PROBLEM REQUIREMENTS: Each line of the listing that includes the string "black" needs to be located and copied.

RAW DATA:
########
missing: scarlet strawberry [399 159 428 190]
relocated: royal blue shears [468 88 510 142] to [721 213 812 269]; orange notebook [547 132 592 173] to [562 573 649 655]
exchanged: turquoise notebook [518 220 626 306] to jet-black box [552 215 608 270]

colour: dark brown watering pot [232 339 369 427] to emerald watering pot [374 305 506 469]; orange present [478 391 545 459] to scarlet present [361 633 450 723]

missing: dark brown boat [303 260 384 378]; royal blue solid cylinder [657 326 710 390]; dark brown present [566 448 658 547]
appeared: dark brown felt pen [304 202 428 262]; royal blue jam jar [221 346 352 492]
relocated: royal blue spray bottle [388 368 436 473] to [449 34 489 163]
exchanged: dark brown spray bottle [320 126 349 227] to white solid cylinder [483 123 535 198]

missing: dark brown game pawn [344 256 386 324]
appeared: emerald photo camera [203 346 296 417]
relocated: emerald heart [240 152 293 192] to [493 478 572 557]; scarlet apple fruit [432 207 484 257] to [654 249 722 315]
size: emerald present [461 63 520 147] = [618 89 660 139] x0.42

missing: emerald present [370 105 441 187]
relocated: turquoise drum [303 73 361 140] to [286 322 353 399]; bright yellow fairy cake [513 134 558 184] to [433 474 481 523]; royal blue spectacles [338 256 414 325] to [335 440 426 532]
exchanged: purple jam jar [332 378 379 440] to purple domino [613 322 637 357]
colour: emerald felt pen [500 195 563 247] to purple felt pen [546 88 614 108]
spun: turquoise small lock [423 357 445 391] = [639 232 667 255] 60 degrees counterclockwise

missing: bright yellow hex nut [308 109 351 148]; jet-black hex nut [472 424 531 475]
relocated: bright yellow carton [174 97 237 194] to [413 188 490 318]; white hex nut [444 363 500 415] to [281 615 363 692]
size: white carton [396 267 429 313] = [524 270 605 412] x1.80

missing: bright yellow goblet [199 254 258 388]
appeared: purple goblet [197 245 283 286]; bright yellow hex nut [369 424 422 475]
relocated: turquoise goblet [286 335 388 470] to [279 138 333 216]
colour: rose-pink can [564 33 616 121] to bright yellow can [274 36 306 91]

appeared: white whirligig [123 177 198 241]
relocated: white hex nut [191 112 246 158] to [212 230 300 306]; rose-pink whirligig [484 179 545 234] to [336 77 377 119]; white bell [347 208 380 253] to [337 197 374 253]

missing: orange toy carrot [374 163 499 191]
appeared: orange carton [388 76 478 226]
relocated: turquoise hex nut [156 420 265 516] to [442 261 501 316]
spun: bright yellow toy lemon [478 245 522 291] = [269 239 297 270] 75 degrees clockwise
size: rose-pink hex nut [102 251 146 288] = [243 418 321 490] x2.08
########
REPLY TO THE EXERCISE:
exchanged: turquoise notebook [518 220 626 306] to jet-black box [552 215 608 270]
missing: bright yellow hex nut [308 109 351 148]; jet-black hex nut [472 424 531 475]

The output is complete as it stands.